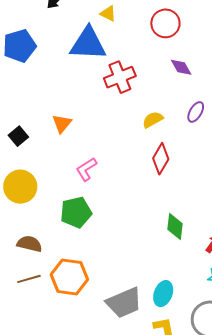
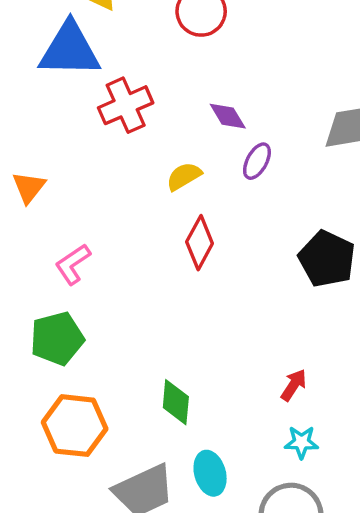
purple diamond: (181, 67) -> (228, 116), moved
green diamond: (175, 226) -> (176, 402), moved
orange hexagon: (69, 277) -> (75, 426), moved
cyan ellipse: (163, 294) -> (210, 473), turned -35

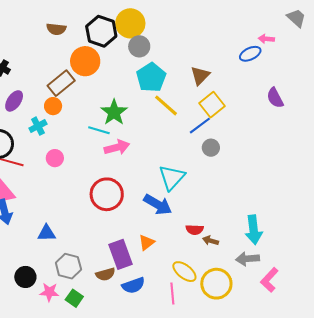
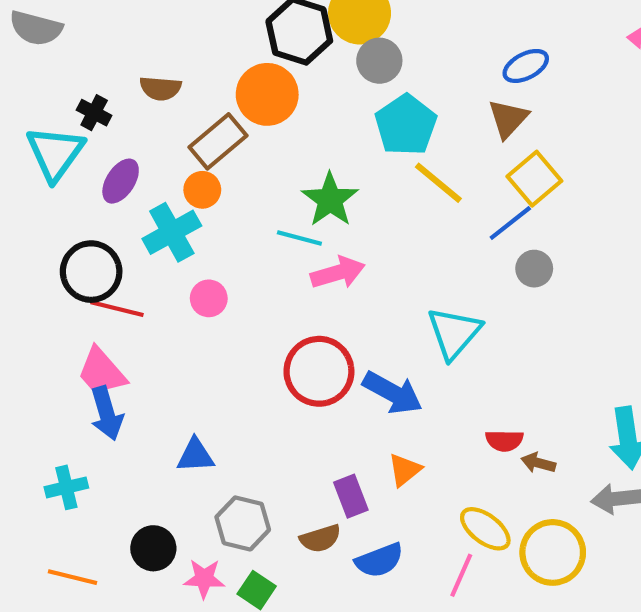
brown semicircle: (56, 29) -> (160, 88), moved
blue ellipse: (250, 54) -> (526, 66), moved
cyan cross: (38, 126) -> (172, 232), size x1.5
blue arrow: (158, 204) -> (393, 393), moved
purple rectangle: (121, 254) -> (351, 496), size x0.7
pink line: (172, 294) -> (461, 575), turned 30

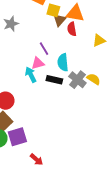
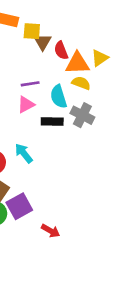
orange triangle: (75, 13) -> (77, 63), moved
purple line: (44, 49) -> (30, 84), turned -56
cyan arrow: (31, 75) -> (24, 153), moved
yellow semicircle: (94, 79) -> (81, 83), moved

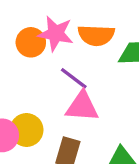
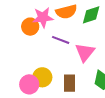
pink triangle: (82, 106) -> (85, 52), moved, turned -40

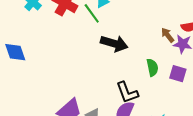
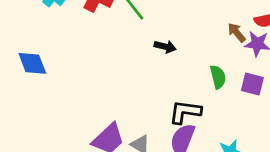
black arrow: (114, 43) -> (165, 47), size x0.6
black L-shape: (127, 92) -> (185, 112), turned 120

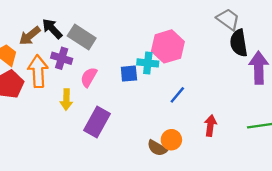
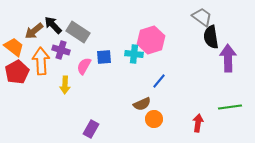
blue square: (129, 74) -> (104, 57), moved
purple rectangle: (97, 122) -> (91, 129), moved, size x0.7
red arrow: (210, 126) -> (198, 123), moved
brown semicircle: (157, 148) -> (142, 104), moved, turned -54

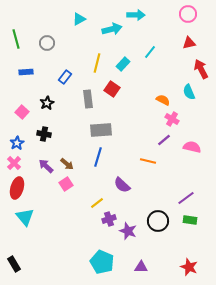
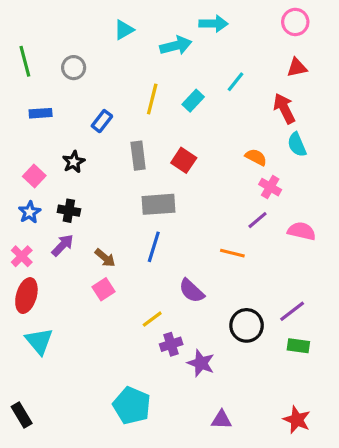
red arrow: (201, 69) -> (284, 108), moved
red square: (112, 89) -> (184, 160), moved
blue star: (17, 143) -> (30, 212), moved
purple arrow: (46, 166) -> (63, 245), moved, turned 91
black circle: (158, 221) -> (247, 325), moved
cyan pentagon: (102, 262) -> (132, 406), moved

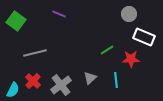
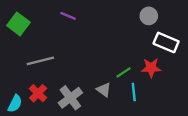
green line: (107, 50) -> (123, 72), moved
gray triangle: (90, 78) -> (104, 90), turned -40

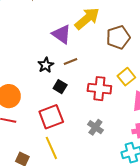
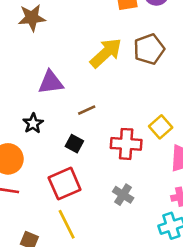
purple triangle: (62, 34) -> (51, 82), moved, turned -40
brown pentagon: (118, 37) -> (149, 49), moved
black star: (46, 65) -> (33, 123), moved

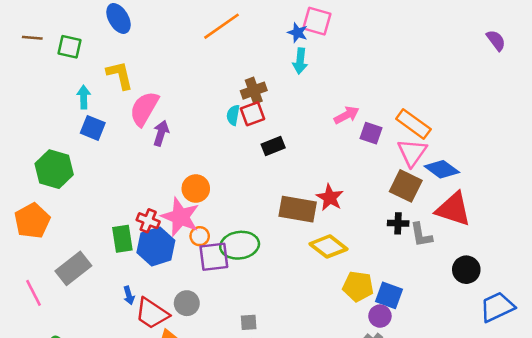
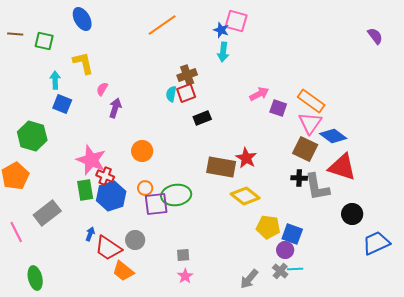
pink semicircle: (144, 109) -> (102, 89), size x0.5
pink star: (180, 217) -> (91, 160), moved
gray L-shape: (421, 235) -> (317, 187), size x1.4
blue arrow: (129, 295) -> (90, 234), turned -144

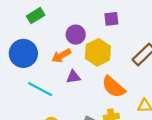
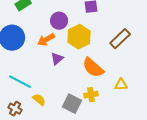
purple triangle: (73, 77) -> (57, 59), turned -32
cyan line: (40, 89) -> (20, 82), moved

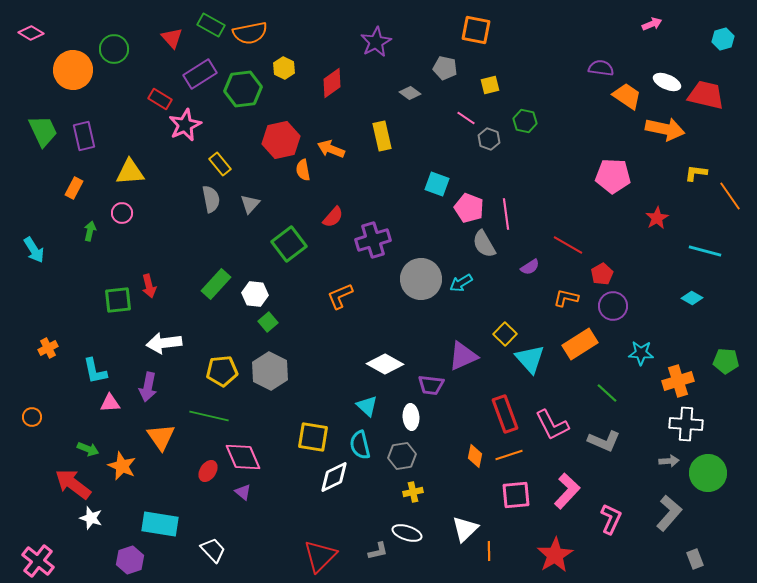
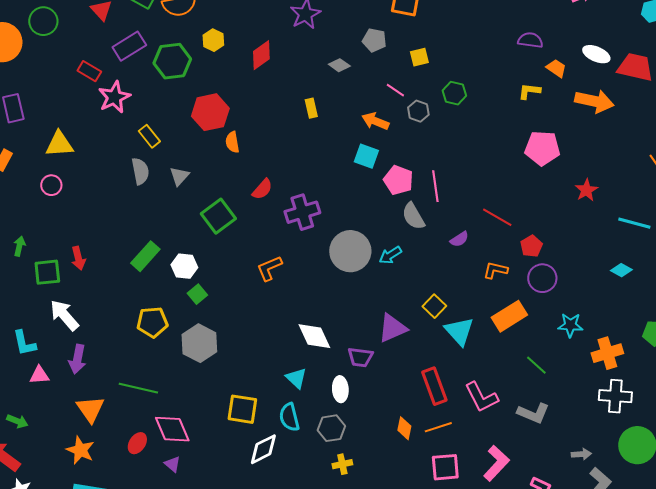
orange trapezoid: (627, 96) -> (556, 68), size x0.7
yellow rectangle: (382, 136) -> (311, 108), size x0.7
orange arrow: (331, 149) -> (375, 121), moved
yellow L-shape: (696, 173) -> (529, 91), moved
green arrow: (90, 231) -> (19, 246), moved
white arrow: (164, 343) -> (64, 315), moved, turned 56
white diamond: (385, 364) -> (314, 336), turned 36
yellow pentagon: (222, 371) -> (152, 322), moved
gray arrow: (669, 461) -> (581, 454), moved
orange star: (122, 466) -> (80, 450), moved

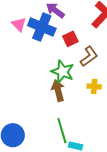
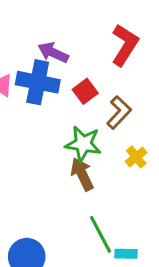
yellow cross: (94, 86) -> (136, 157), turned -32

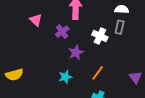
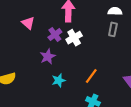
white cross: (100, 36) -> (74, 38), moved, turned 35
purple star: (76, 53) -> (48, 56), moved

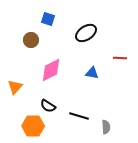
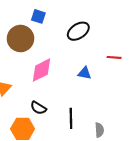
brown circle: (31, 40) -> (21, 39), size x1.6
black line: (79, 116) -> (71, 118), turned 72

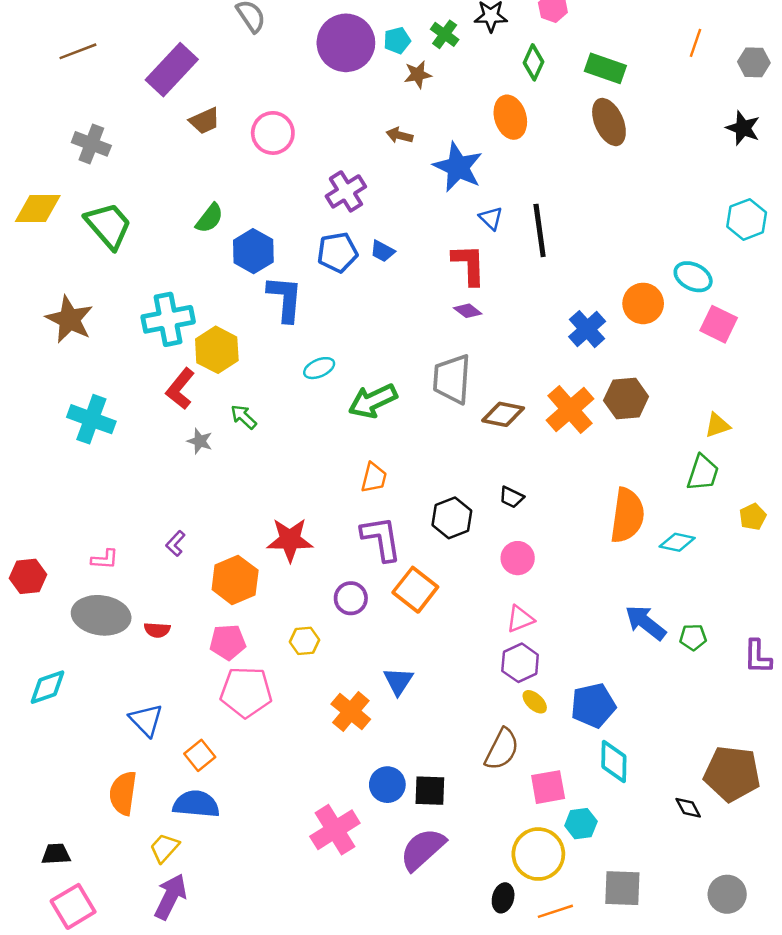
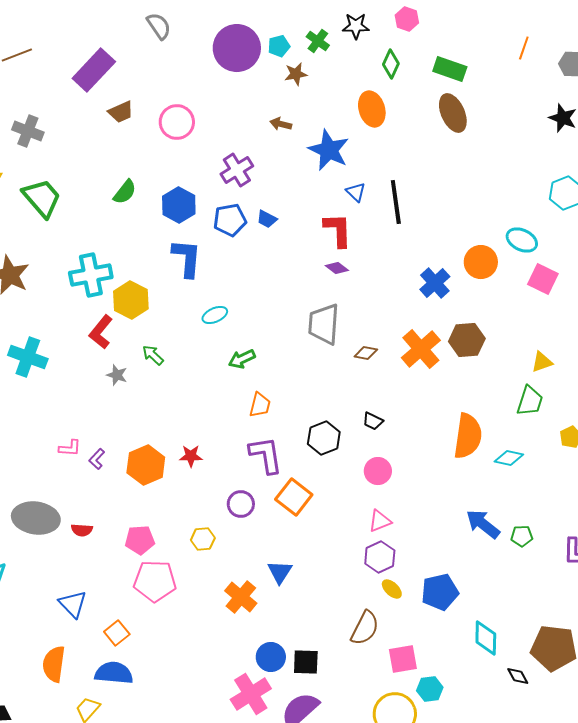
blue hexagon: (253, 251) -> (179, 205), moved
green arrow: (373, 401) -> (242, 359), moved, size x0.7
brown diamond: (503, 414) -> (366, 353), size x0.7
red star: (290, 540) -> (191, 456), size x0.6
pink L-shape: (105, 559) -> (70, 448), moved
orange hexagon: (235, 580) -> (146, 465), moved
cyan diamond: (614, 761) -> (486, 638), moved
pink cross: (335, 830) -> (251, 694), moved

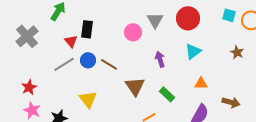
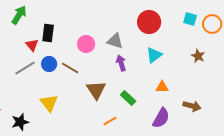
gray triangle: (155, 20) -> (115, 41), moved, turned -42
pink circle: (133, 32) -> (86, 44), moved

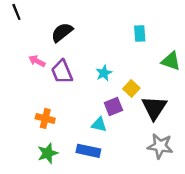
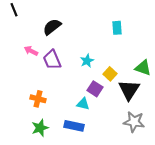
green triangle: (171, 61) -> (143, 68), moved
purple square: (113, 107) -> (95, 89), turned -35

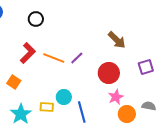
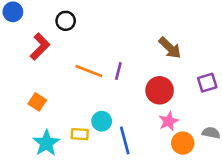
red L-shape: (28, 53) -> (40, 47), moved
purple line: (77, 58) -> (118, 71), turned -32

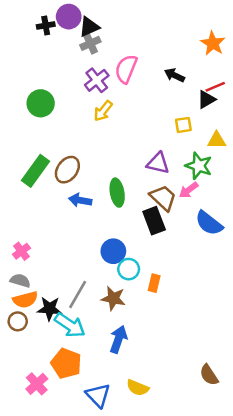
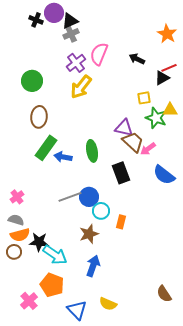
black cross: (46, 26) -> (36, 20), turned 32
yellow arrow: (103, 111) -> (81, 87), size x1.4
green star: (199, 166) -> (156, 118), moved
brown ellipse: (67, 170) -> (39, 117), moved, turned -30
green rectangle: (36, 171) -> (46, 148), moved
brown trapezoid: (163, 198) -> (133, 142), moved
gray line: (78, 295) -> (70, 197), moved, turned 40
brown star: (113, 298) -> (89, 234), turned -30

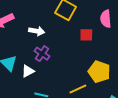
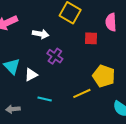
purple cross: (42, 54) -> (55, 56), moved

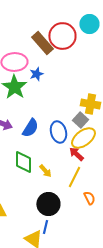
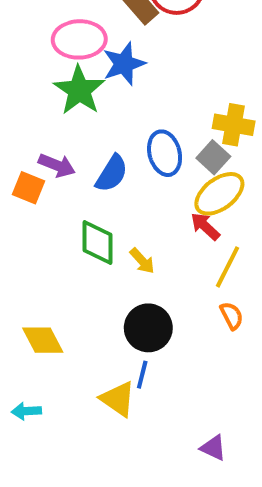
blue star: (36, 74) -> (124, 64), size x1.5
blue ellipse: (58, 132) -> (165, 153), moved
yellow line: (74, 177) -> (228, 267), moved

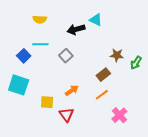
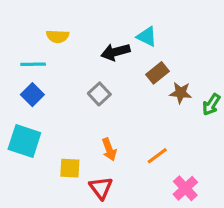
cyan line: (40, 44) -> (33, 64), moved
brown rectangle: (103, 75) -> (158, 73), moved
orange arrow: (72, 90) -> (109, 149), turned 104

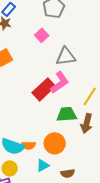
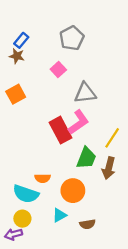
red rectangle: (44, 89) -> (61, 130), turned -75
green trapezoid: (67, 114) -> (86, 158), turned 115
orange semicircle: (29, 145) -> (43, 178), moved

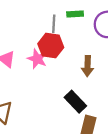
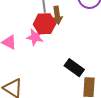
brown arrow: (88, 66) -> (57, 15), moved

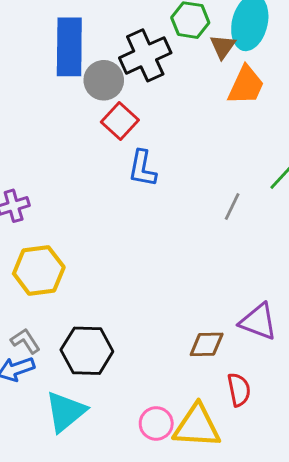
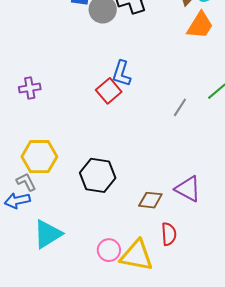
red square: (120, 121) -> (109, 91), moved
yellow hexagon: (39, 270) -> (39, 157), moved
black hexagon: (87, 351) -> (98, 175), moved

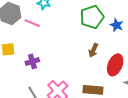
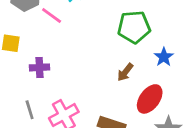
blue star: (117, 25) -> (164, 57), moved

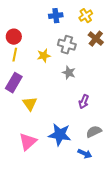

## About this task
Restate the entries verbatim, without pictures.

## Task response
purple diamond: (181, 67) -> (228, 116), moved
green diamond: (175, 226) -> (176, 402), moved
orange hexagon: (69, 277) -> (75, 426), moved
cyan ellipse: (163, 294) -> (210, 473), turned -35

brown semicircle: (56, 29) -> (160, 88), moved
blue ellipse: (250, 54) -> (526, 66), moved
cyan cross: (38, 126) -> (172, 232), size x1.5
blue arrow: (158, 204) -> (393, 393), moved
purple rectangle: (121, 254) -> (351, 496), size x0.7
pink line: (172, 294) -> (461, 575), turned 30

orange triangle: (75, 13) -> (77, 63), moved
purple line: (44, 49) -> (30, 84), turned -56
cyan arrow: (31, 75) -> (24, 153), moved
yellow semicircle: (94, 79) -> (81, 83), moved

pink triangle: (82, 106) -> (85, 52), moved, turned -40

black arrow: (114, 43) -> (165, 47), size x0.6
black L-shape: (127, 92) -> (185, 112), turned 120

blue square: (129, 74) -> (104, 57), moved
purple rectangle: (97, 122) -> (91, 129), moved, size x0.7
red arrow: (210, 126) -> (198, 123), moved
brown semicircle: (157, 148) -> (142, 104), moved, turned -54

red arrow: (201, 69) -> (284, 108), moved
red square: (112, 89) -> (184, 160), moved
blue star: (17, 143) -> (30, 212), moved
purple arrow: (46, 166) -> (63, 245), moved, turned 91
black circle: (158, 221) -> (247, 325), moved
cyan pentagon: (102, 262) -> (132, 406), moved

green line: (107, 50) -> (123, 72), moved
gray triangle: (90, 78) -> (104, 90), turned -40

purple triangle: (62, 34) -> (51, 82), moved, turned -40
brown pentagon: (118, 37) -> (149, 49), moved
black star: (46, 65) -> (33, 123), moved

pink semicircle: (144, 109) -> (102, 89), size x0.5
pink star: (180, 217) -> (91, 160), moved
gray L-shape: (421, 235) -> (317, 187), size x1.4
blue arrow: (129, 295) -> (90, 234), turned -144

purple triangle: (73, 77) -> (57, 59), turned -32
cyan line: (40, 89) -> (20, 82), moved

orange trapezoid: (627, 96) -> (556, 68), size x0.7
yellow rectangle: (382, 136) -> (311, 108), size x0.7
orange arrow: (331, 149) -> (375, 121), moved
yellow L-shape: (696, 173) -> (529, 91), moved
green arrow: (90, 231) -> (19, 246), moved
white arrow: (164, 343) -> (64, 315), moved, turned 56
white diamond: (385, 364) -> (314, 336), turned 36
yellow pentagon: (222, 371) -> (152, 322), moved
gray arrow: (669, 461) -> (581, 454), moved
orange star: (122, 466) -> (80, 450), moved

yellow cross: (94, 86) -> (136, 157), turned -32

white cross: (100, 36) -> (74, 38), moved, turned 35
purple star: (76, 53) -> (48, 56), moved

brown circle: (31, 40) -> (21, 39), size x1.6
black line: (79, 116) -> (71, 118), turned 72

blue hexagon: (253, 251) -> (179, 205), moved
green arrow: (373, 401) -> (242, 359), moved, size x0.7
brown diamond: (503, 414) -> (366, 353), size x0.7
red star: (290, 540) -> (191, 456), size x0.6
pink L-shape: (105, 559) -> (70, 448), moved
orange hexagon: (235, 580) -> (146, 465), moved
cyan diamond: (614, 761) -> (486, 638), moved
pink cross: (335, 830) -> (251, 694), moved

gray triangle: (155, 20) -> (115, 41), moved, turned -42
pink circle: (133, 32) -> (86, 44), moved

green triangle: (171, 61) -> (143, 68), moved
purple square: (113, 107) -> (95, 89), turned -35

red L-shape: (28, 53) -> (40, 47), moved
purple line: (77, 58) -> (118, 71), turned -32

black cross: (46, 26) -> (36, 20), turned 32
yellow arrow: (103, 111) -> (81, 87), size x1.4
green star: (199, 166) -> (156, 118), moved
brown ellipse: (67, 170) -> (39, 117), moved, turned -30
green rectangle: (36, 171) -> (46, 148), moved
brown trapezoid: (163, 198) -> (133, 142), moved
gray line: (78, 295) -> (70, 197), moved, turned 40
brown star: (113, 298) -> (89, 234), turned -30

purple cross: (42, 54) -> (55, 56), moved

blue star: (36, 74) -> (124, 64), size x1.5
blue ellipse: (58, 132) -> (165, 153), moved
yellow line: (74, 177) -> (228, 267), moved

cyan line: (40, 44) -> (33, 64), moved
brown rectangle: (103, 75) -> (158, 73), moved
orange arrow: (72, 90) -> (109, 149), turned 104

red rectangle: (44, 89) -> (61, 130), turned -75
green trapezoid: (67, 114) -> (86, 158), turned 115
orange semicircle: (29, 145) -> (43, 178), moved

brown arrow: (88, 66) -> (57, 15), moved

red square: (120, 121) -> (109, 91), moved
yellow hexagon: (39, 270) -> (39, 157), moved
black hexagon: (87, 351) -> (98, 175), moved

blue star: (117, 25) -> (164, 57), moved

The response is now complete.